**** Source information ****

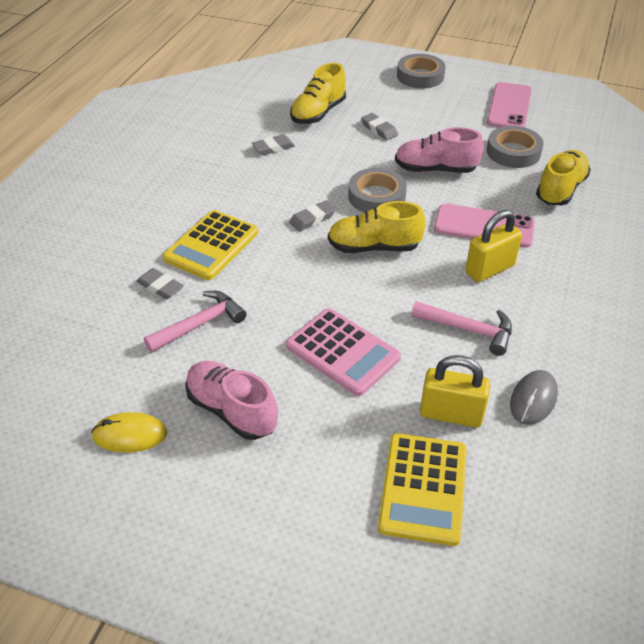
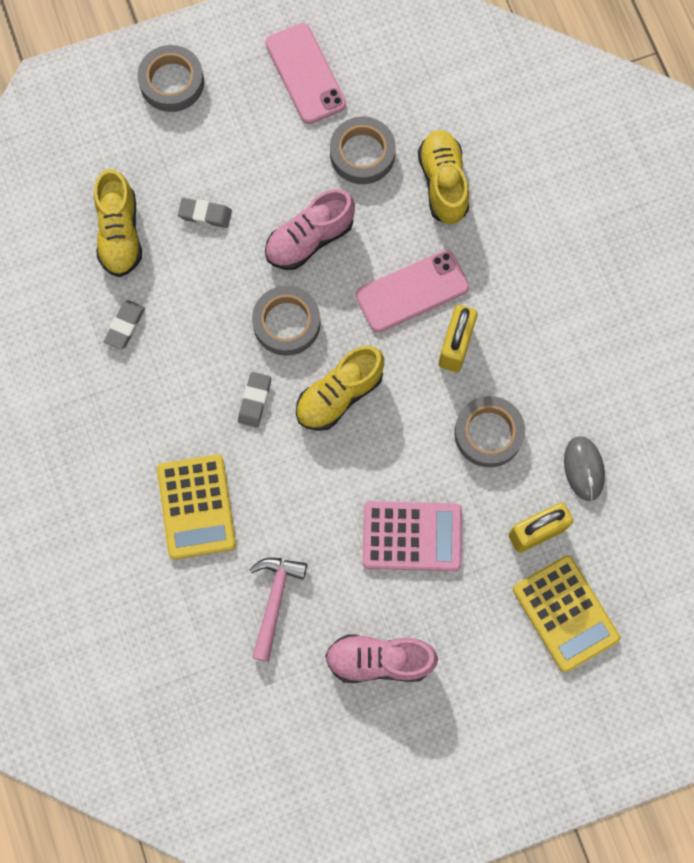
camera: 40 degrees left, 30 degrees up
(130, 435) = (326, 743): yellow mouse -> none
(160, 286) = (200, 589): grey eraser -> none
(468, 330) = (488, 433): pink hammer -> grey tape

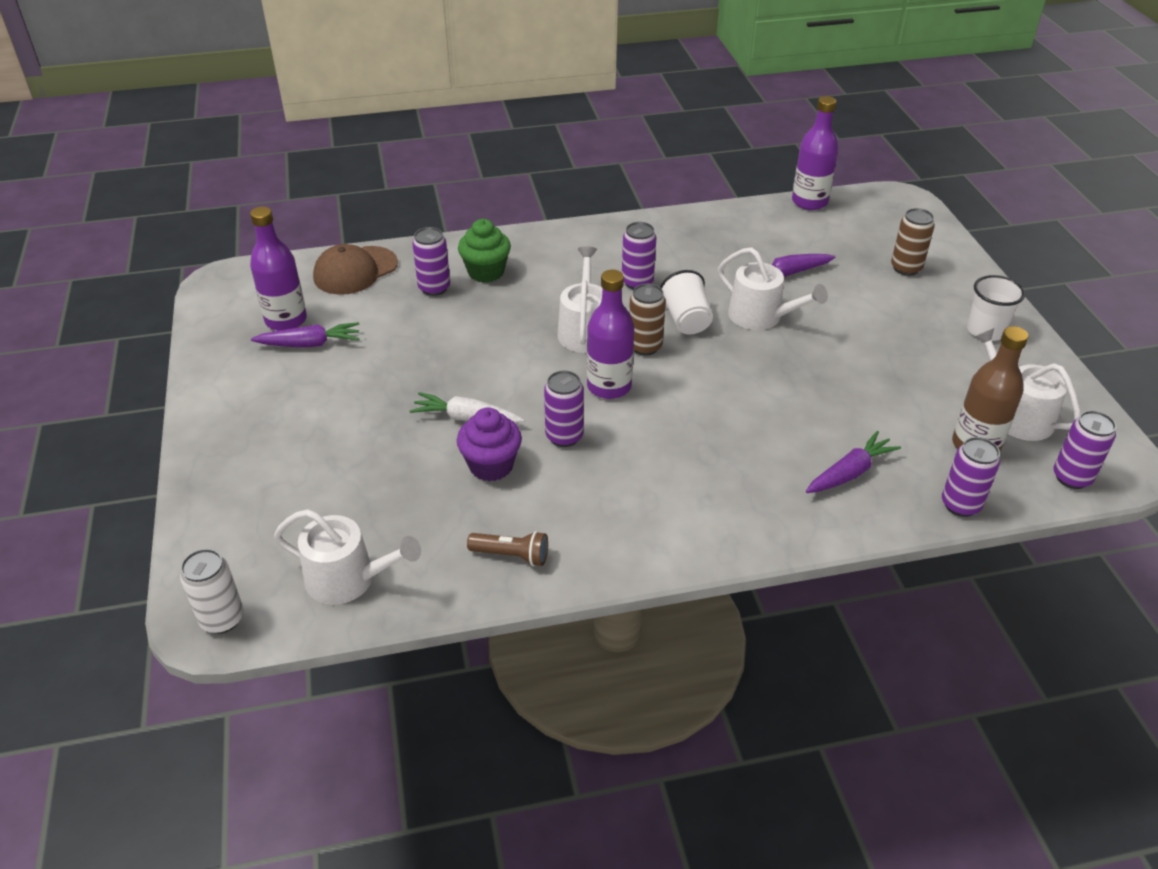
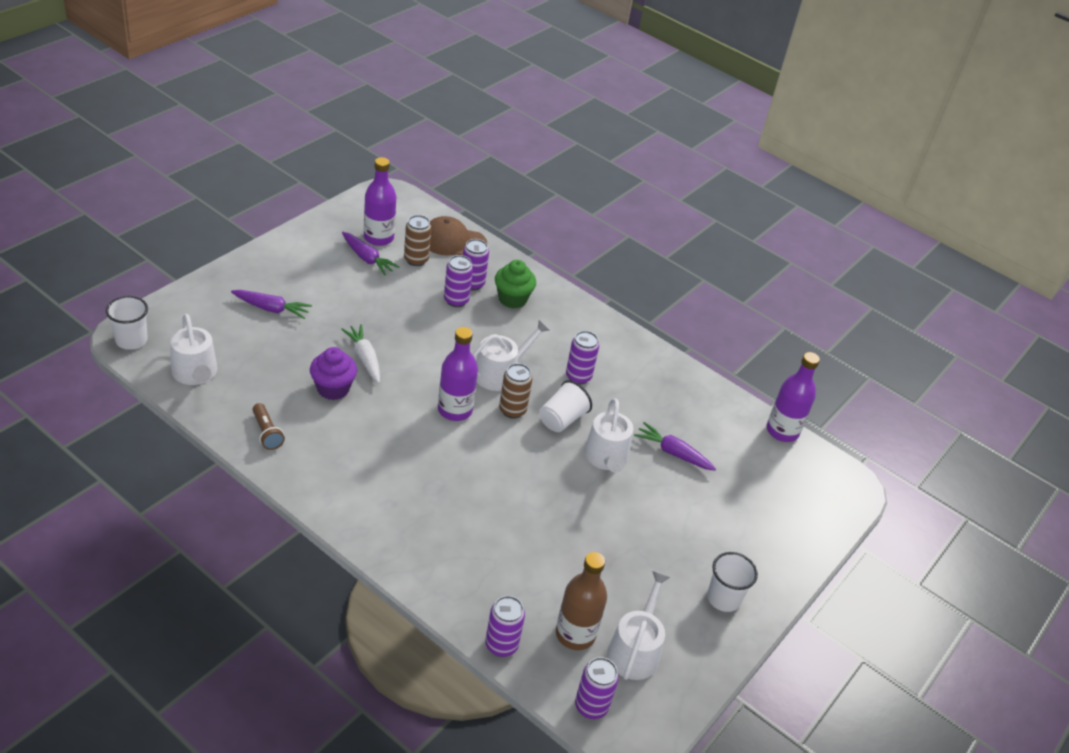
camera: 45 degrees right, 0 degrees up
(222, 619) = (131, 340): white can -> white cup
(564, 436) = (388, 410): purple can -> purple can (456, 300)
(850, 472) = (481, 570): purple carrot -> purple carrot (271, 309)
(906, 268) = (756, 521): brown can -> brown can (416, 260)

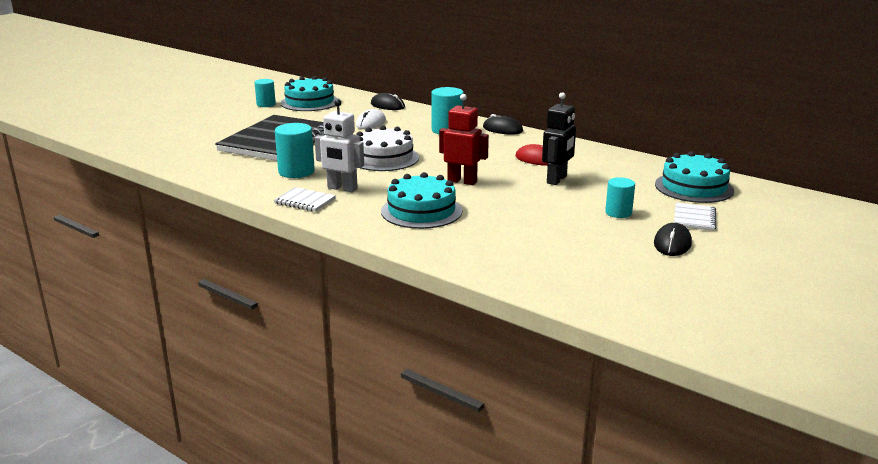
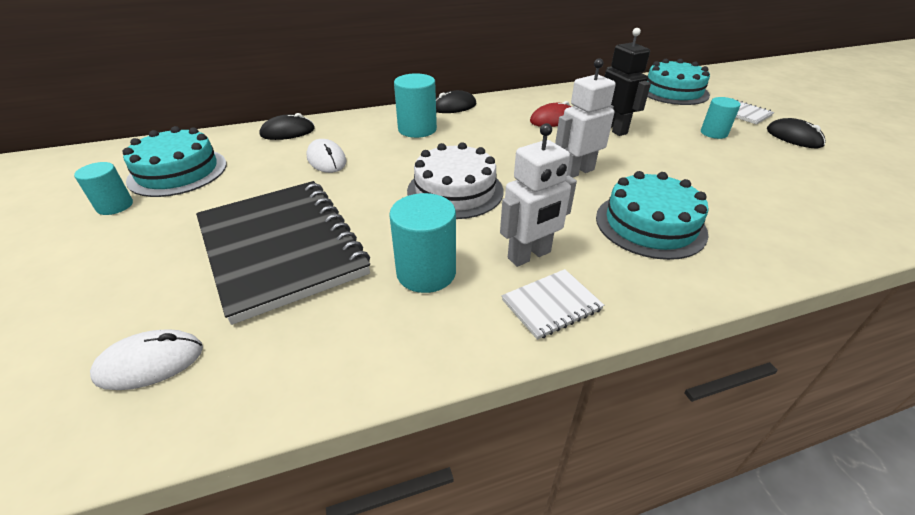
camera: 55 degrees left, 15 degrees up
(185, 147) = (150, 363): none -> white mouse
(462, 181) = (577, 171): red robot -> white robot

****

Work instruction:
Repeat each entry precisely as it appears. Leave the pictures out.

Output for this task:
camera: 40 degrees left, 30 degrees up
(130, 435) = (326, 743): yellow mouse -> none
(160, 286) = (200, 589): grey eraser -> none
(468, 330) = (488, 433): pink hammer -> grey tape

camera: 45 degrees right, 0 degrees up
(222, 619) = (131, 340): white can -> white cup
(564, 436) = (388, 410): purple can -> purple can (456, 300)
(850, 472) = (481, 570): purple carrot -> purple carrot (271, 309)
(906, 268) = (756, 521): brown can -> brown can (416, 260)

camera: 55 degrees left, 15 degrees up
(185, 147) = (150, 363): none -> white mouse
(462, 181) = (577, 171): red robot -> white robot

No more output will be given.